§ **Required action**
Below are the records; print exactly the lines from the one with "green triangle: (57, 139)" through the last, both included, and leave the pictures out.

§ **Task material**

▼

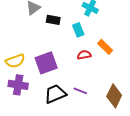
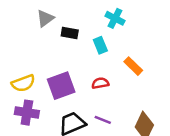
red semicircle: (84, 55) -> (100, 83), moved

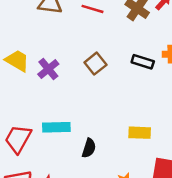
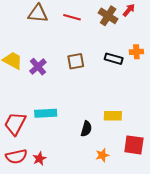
brown square: (95, 64) -> (76, 61), turned 30
black semicircle: (89, 148) -> (86, 129), moved

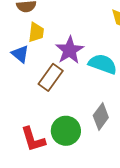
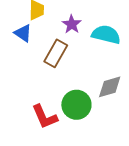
purple star: (70, 50) -> (72, 24), size x0.7
gray diamond: (101, 116) -> (110, 87), turned 44

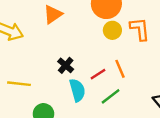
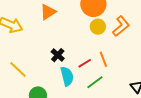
orange L-shape: (140, 29) -> (121, 26), turned 55
yellow line: (19, 84) -> (18, 69), turned 36

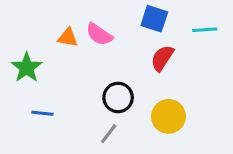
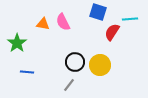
pink semicircle: (99, 34) -> (63, 22), turned 30
red semicircle: (162, 58) -> (112, 32), moved
yellow circle: (169, 116) -> (100, 65), moved

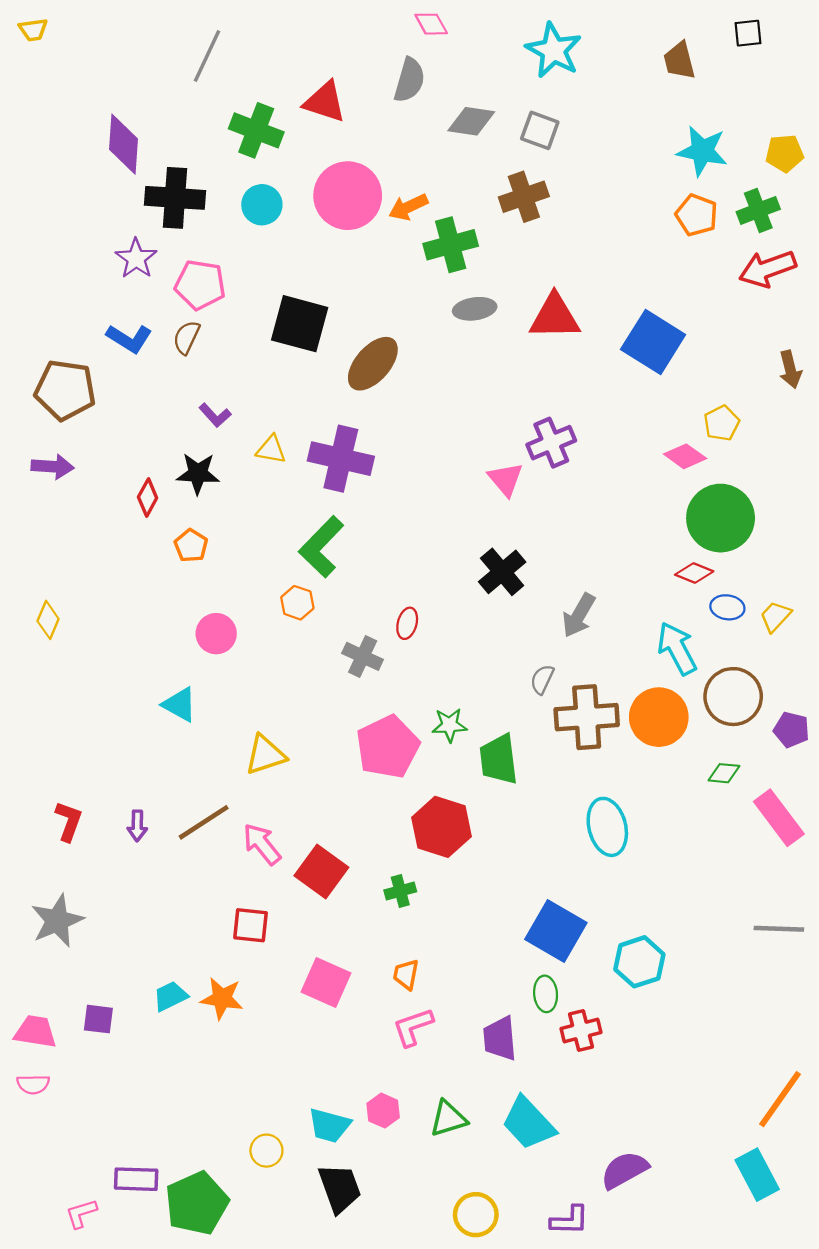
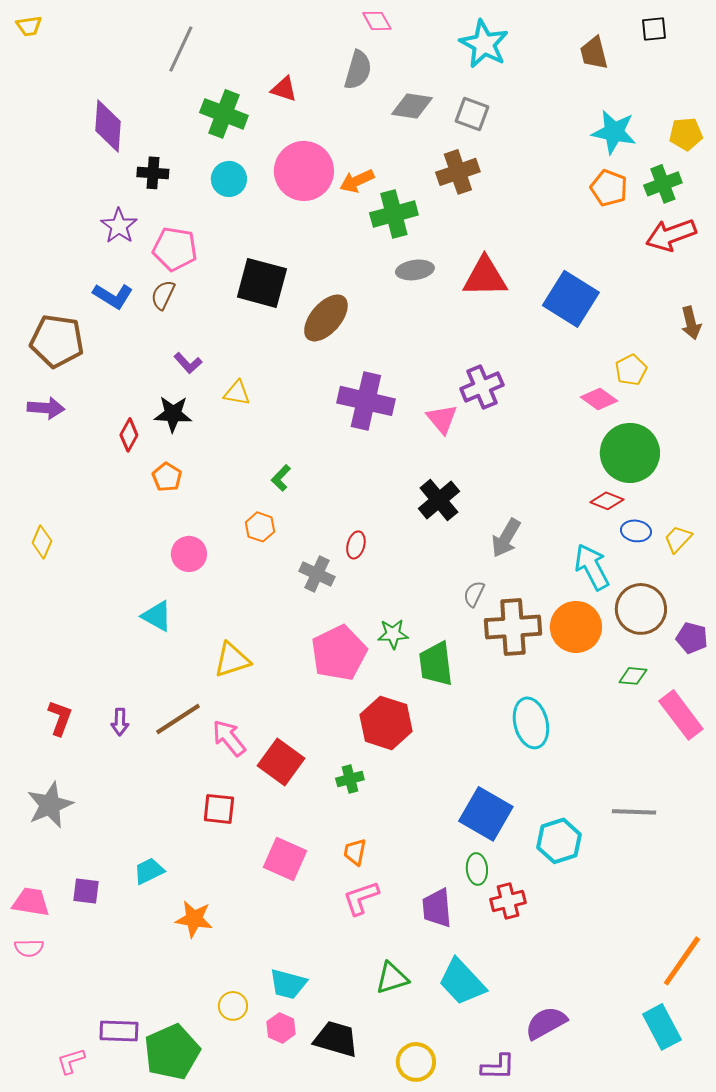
red triangle: (325, 102) -> (284, 89), size x0.7
black cross: (175, 198) -> (153, 173), size x0.6
purple cross: (341, 459) -> (366, 401), moved
green L-shape: (321, 547) -> (281, 478), size x0.5
gray line: (779, 929) -> (634, 812), moved
orange star: (222, 998) -> (194, 919), moved
pink hexagon: (383, 1111) -> (281, 1028), moved
black trapezoid: (340, 1188) -> (336, 1039), moved, turned -54

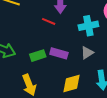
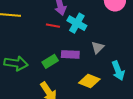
cyan cross: (88, 26) -> (77, 23), moved, turned -36
yellow diamond: (72, 84) -> (89, 81), turned 50

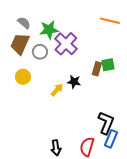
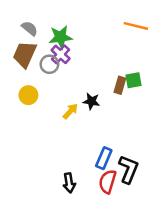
purple cross: (66, 44) -> (61, 54), moved, size x0.7
black L-shape: (106, 123) -> (128, 169), moved
blue rectangle: (111, 139) -> (104, 158), moved

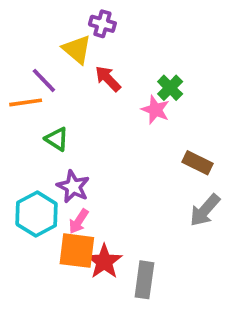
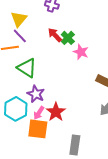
yellow triangle: (77, 49) -> (19, 19), moved, turned 30
green cross: (170, 88) -> (68, 38), moved
green triangle: (57, 139) -> (27, 68), size x1.5
red star: (104, 262) -> (56, 112), moved

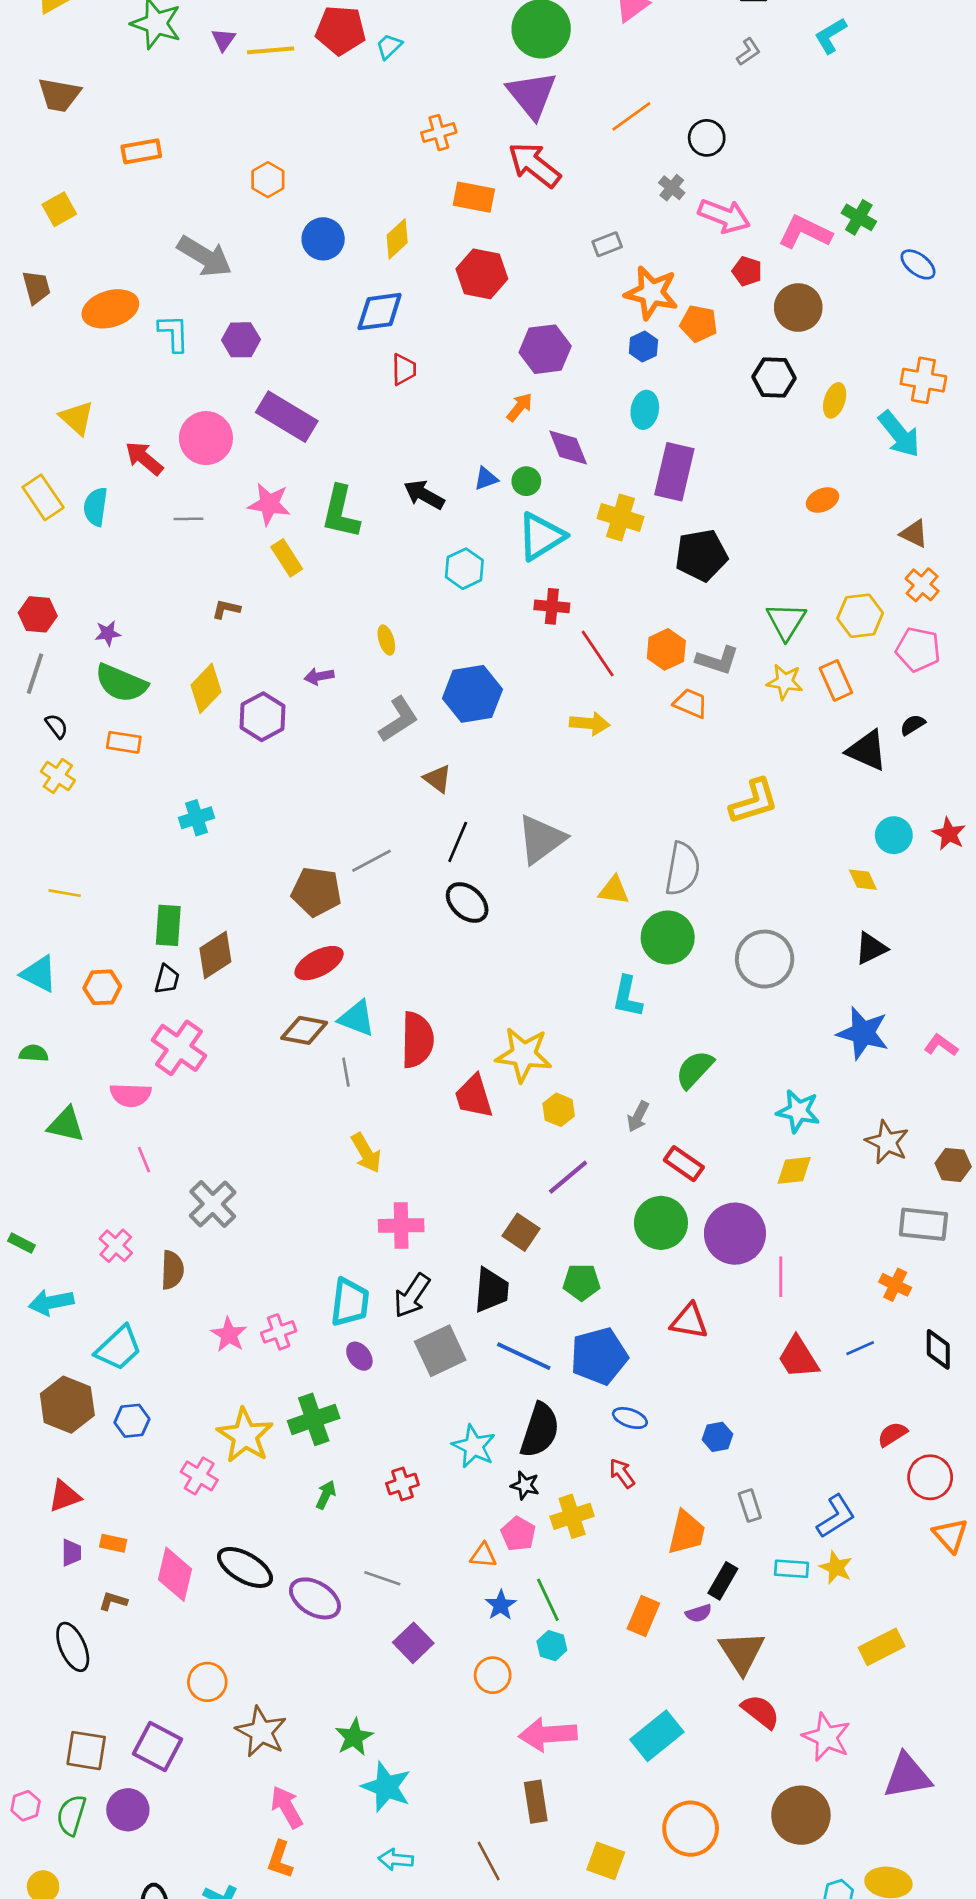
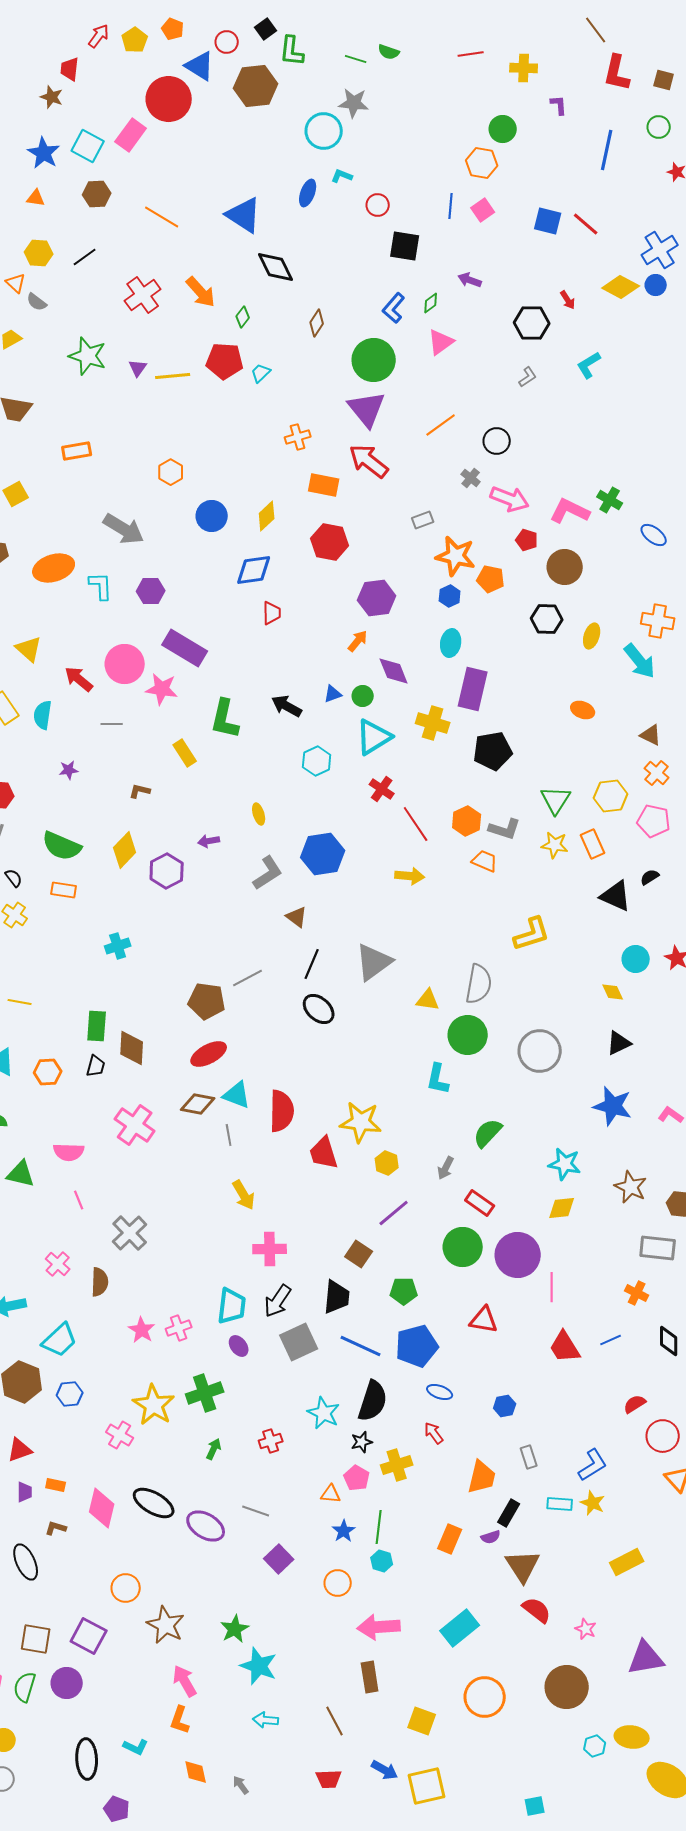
orange ellipse: (822, 500) -> (583, 710), turned 45
pink star: (269, 504) -> (162, 689), moved
red cross: (552, 606) -> (382, 789), turned 30
purple star: (108, 633) -> (69, 770), moved
brown diamond: (215, 955) -> (132, 1048), turned -54
pink cross: (179, 1048) -> (135, 1125), moved
black star: (525, 1485) -> (362, 1442), turned -30
green line: (548, 1600) -> (379, 1527), turned 32
pink star: (827, 1737) -> (586, 1629), size x0.6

▲

§ **Your solution**
green triangle: (57, 139) -> (27, 68), size x1.5
red star: (104, 262) -> (56, 112), moved

orange ellipse: (822, 500) -> (583, 710), turned 45
pink star: (269, 504) -> (162, 689), moved
red cross: (552, 606) -> (382, 789), turned 30
purple star: (108, 633) -> (69, 770), moved
brown diamond: (215, 955) -> (132, 1048), turned -54
pink cross: (179, 1048) -> (135, 1125), moved
black star: (525, 1485) -> (362, 1442), turned -30
green line: (548, 1600) -> (379, 1527), turned 32
pink star: (827, 1737) -> (586, 1629), size x0.6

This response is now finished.